● What needs to be done
The entries that follow should be duplicated in full, without a single alteration.

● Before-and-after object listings
——
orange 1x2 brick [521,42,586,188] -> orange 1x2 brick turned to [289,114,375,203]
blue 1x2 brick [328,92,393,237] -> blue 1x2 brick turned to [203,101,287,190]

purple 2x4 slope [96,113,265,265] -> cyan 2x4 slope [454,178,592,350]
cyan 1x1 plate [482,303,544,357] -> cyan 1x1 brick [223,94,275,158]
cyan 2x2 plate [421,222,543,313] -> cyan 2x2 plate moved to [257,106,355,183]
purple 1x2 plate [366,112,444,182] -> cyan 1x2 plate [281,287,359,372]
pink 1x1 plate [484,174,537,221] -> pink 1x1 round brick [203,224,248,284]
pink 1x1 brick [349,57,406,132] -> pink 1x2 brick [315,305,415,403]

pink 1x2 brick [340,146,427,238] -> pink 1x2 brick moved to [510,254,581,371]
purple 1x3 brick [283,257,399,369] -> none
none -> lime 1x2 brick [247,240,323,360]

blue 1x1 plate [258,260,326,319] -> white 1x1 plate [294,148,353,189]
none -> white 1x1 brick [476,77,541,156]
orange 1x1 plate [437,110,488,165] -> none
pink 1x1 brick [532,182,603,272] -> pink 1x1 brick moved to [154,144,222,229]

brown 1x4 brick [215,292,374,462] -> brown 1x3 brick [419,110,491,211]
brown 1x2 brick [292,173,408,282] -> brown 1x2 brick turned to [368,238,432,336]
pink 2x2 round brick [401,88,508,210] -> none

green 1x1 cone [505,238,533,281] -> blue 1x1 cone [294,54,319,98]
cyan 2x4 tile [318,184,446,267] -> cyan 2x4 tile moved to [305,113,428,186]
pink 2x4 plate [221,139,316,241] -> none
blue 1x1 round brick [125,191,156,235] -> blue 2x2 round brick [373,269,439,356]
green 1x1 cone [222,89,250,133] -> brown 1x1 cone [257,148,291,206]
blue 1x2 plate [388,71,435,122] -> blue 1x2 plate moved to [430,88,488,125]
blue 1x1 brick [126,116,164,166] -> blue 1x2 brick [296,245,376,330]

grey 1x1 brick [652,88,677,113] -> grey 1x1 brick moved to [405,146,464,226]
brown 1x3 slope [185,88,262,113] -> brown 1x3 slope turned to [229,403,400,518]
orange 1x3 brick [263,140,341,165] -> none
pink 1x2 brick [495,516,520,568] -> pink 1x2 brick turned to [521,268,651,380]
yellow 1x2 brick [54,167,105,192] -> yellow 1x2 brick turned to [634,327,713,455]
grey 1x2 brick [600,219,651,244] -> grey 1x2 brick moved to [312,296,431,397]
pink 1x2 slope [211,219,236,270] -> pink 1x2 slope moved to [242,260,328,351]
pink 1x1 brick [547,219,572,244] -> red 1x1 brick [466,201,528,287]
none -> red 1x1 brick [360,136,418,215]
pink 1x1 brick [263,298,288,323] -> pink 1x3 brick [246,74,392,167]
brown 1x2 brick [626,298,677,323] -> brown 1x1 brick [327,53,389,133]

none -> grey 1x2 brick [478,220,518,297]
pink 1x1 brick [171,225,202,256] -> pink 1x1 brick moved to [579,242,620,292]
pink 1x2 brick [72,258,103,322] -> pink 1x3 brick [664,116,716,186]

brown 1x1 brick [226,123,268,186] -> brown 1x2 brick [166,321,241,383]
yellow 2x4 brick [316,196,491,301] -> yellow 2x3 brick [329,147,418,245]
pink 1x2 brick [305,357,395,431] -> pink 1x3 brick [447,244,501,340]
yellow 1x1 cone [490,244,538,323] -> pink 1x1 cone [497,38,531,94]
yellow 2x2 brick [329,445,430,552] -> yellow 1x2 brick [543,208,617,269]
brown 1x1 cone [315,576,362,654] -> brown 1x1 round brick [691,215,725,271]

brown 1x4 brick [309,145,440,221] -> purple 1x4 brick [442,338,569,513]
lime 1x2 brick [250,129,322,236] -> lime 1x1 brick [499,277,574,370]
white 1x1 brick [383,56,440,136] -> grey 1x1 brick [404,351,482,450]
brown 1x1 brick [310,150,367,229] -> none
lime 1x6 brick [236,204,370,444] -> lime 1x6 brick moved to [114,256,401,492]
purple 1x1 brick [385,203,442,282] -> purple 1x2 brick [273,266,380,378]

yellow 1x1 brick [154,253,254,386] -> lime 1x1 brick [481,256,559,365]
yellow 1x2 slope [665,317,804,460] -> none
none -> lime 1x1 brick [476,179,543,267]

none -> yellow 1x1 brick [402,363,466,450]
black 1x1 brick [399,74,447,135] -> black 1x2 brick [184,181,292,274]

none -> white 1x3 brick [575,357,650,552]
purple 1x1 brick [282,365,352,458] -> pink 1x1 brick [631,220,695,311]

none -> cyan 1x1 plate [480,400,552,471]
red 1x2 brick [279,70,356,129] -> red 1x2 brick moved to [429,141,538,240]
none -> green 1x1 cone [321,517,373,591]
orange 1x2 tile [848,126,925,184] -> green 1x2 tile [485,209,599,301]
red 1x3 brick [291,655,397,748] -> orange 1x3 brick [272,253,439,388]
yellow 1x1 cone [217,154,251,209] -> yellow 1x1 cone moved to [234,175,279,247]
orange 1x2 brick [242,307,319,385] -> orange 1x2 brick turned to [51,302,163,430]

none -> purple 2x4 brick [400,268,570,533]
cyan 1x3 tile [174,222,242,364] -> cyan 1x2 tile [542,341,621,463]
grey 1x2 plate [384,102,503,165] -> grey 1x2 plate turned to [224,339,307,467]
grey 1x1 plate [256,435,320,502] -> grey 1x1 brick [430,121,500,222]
——
● Your solution
orange 1x2 brick [521,42,586,188] -> orange 1x2 brick turned to [289,114,375,203]
blue 1x2 brick [328,92,393,237] -> blue 1x2 brick turned to [203,101,287,190]

purple 2x4 slope [96,113,265,265] -> cyan 2x4 slope [454,178,592,350]
cyan 1x1 plate [482,303,544,357] -> cyan 1x1 brick [223,94,275,158]
cyan 2x2 plate [421,222,543,313] -> cyan 2x2 plate moved to [257,106,355,183]
purple 1x2 plate [366,112,444,182] -> cyan 1x2 plate [281,287,359,372]
pink 1x1 plate [484,174,537,221] -> pink 1x1 round brick [203,224,248,284]
pink 1x1 brick [349,57,406,132] -> pink 1x2 brick [315,305,415,403]

pink 1x2 brick [340,146,427,238] -> pink 1x2 brick moved to [510,254,581,371]
purple 1x3 brick [283,257,399,369] -> none
none -> lime 1x2 brick [247,240,323,360]

blue 1x1 plate [258,260,326,319] -> white 1x1 plate [294,148,353,189]
none -> white 1x1 brick [476,77,541,156]
orange 1x1 plate [437,110,488,165] -> none
pink 1x1 brick [532,182,603,272] -> pink 1x1 brick moved to [154,144,222,229]

brown 1x4 brick [215,292,374,462] -> brown 1x3 brick [419,110,491,211]
brown 1x2 brick [292,173,408,282] -> brown 1x2 brick turned to [368,238,432,336]
pink 2x2 round brick [401,88,508,210] -> none

green 1x1 cone [505,238,533,281] -> blue 1x1 cone [294,54,319,98]
cyan 2x4 tile [318,184,446,267] -> cyan 2x4 tile moved to [305,113,428,186]
pink 2x4 plate [221,139,316,241] -> none
blue 1x1 round brick [125,191,156,235] -> blue 2x2 round brick [373,269,439,356]
green 1x1 cone [222,89,250,133] -> brown 1x1 cone [257,148,291,206]
blue 1x2 plate [388,71,435,122] -> blue 1x2 plate moved to [430,88,488,125]
blue 1x1 brick [126,116,164,166] -> blue 1x2 brick [296,245,376,330]

grey 1x1 brick [652,88,677,113] -> grey 1x1 brick moved to [405,146,464,226]
brown 1x3 slope [185,88,262,113] -> brown 1x3 slope turned to [229,403,400,518]
orange 1x3 brick [263,140,341,165] -> none
pink 1x2 brick [495,516,520,568] -> pink 1x2 brick turned to [521,268,651,380]
yellow 1x2 brick [54,167,105,192] -> yellow 1x2 brick turned to [634,327,713,455]
grey 1x2 brick [600,219,651,244] -> grey 1x2 brick moved to [312,296,431,397]
pink 1x2 slope [211,219,236,270] -> pink 1x2 slope moved to [242,260,328,351]
pink 1x1 brick [547,219,572,244] -> red 1x1 brick [466,201,528,287]
none -> red 1x1 brick [360,136,418,215]
pink 1x1 brick [263,298,288,323] -> pink 1x3 brick [246,74,392,167]
brown 1x2 brick [626,298,677,323] -> brown 1x1 brick [327,53,389,133]

none -> grey 1x2 brick [478,220,518,297]
pink 1x1 brick [171,225,202,256] -> pink 1x1 brick moved to [579,242,620,292]
pink 1x2 brick [72,258,103,322] -> pink 1x3 brick [664,116,716,186]

brown 1x1 brick [226,123,268,186] -> brown 1x2 brick [166,321,241,383]
yellow 2x4 brick [316,196,491,301] -> yellow 2x3 brick [329,147,418,245]
pink 1x2 brick [305,357,395,431] -> pink 1x3 brick [447,244,501,340]
yellow 1x1 cone [490,244,538,323] -> pink 1x1 cone [497,38,531,94]
yellow 2x2 brick [329,445,430,552] -> yellow 1x2 brick [543,208,617,269]
brown 1x1 cone [315,576,362,654] -> brown 1x1 round brick [691,215,725,271]

brown 1x4 brick [309,145,440,221] -> purple 1x4 brick [442,338,569,513]
lime 1x2 brick [250,129,322,236] -> lime 1x1 brick [499,277,574,370]
white 1x1 brick [383,56,440,136] -> grey 1x1 brick [404,351,482,450]
brown 1x1 brick [310,150,367,229] -> none
lime 1x6 brick [236,204,370,444] -> lime 1x6 brick moved to [114,256,401,492]
purple 1x1 brick [385,203,442,282] -> purple 1x2 brick [273,266,380,378]

yellow 1x1 brick [154,253,254,386] -> lime 1x1 brick [481,256,559,365]
yellow 1x2 slope [665,317,804,460] -> none
none -> lime 1x1 brick [476,179,543,267]

none -> yellow 1x1 brick [402,363,466,450]
black 1x1 brick [399,74,447,135] -> black 1x2 brick [184,181,292,274]

none -> white 1x3 brick [575,357,650,552]
purple 1x1 brick [282,365,352,458] -> pink 1x1 brick [631,220,695,311]

none -> cyan 1x1 plate [480,400,552,471]
red 1x2 brick [279,70,356,129] -> red 1x2 brick moved to [429,141,538,240]
none -> green 1x1 cone [321,517,373,591]
orange 1x2 tile [848,126,925,184] -> green 1x2 tile [485,209,599,301]
red 1x3 brick [291,655,397,748] -> orange 1x3 brick [272,253,439,388]
yellow 1x1 cone [217,154,251,209] -> yellow 1x1 cone moved to [234,175,279,247]
orange 1x2 brick [242,307,319,385] -> orange 1x2 brick turned to [51,302,163,430]

none -> purple 2x4 brick [400,268,570,533]
cyan 1x3 tile [174,222,242,364] -> cyan 1x2 tile [542,341,621,463]
grey 1x2 plate [384,102,503,165] -> grey 1x2 plate turned to [224,339,307,467]
grey 1x1 plate [256,435,320,502] -> grey 1x1 brick [430,121,500,222]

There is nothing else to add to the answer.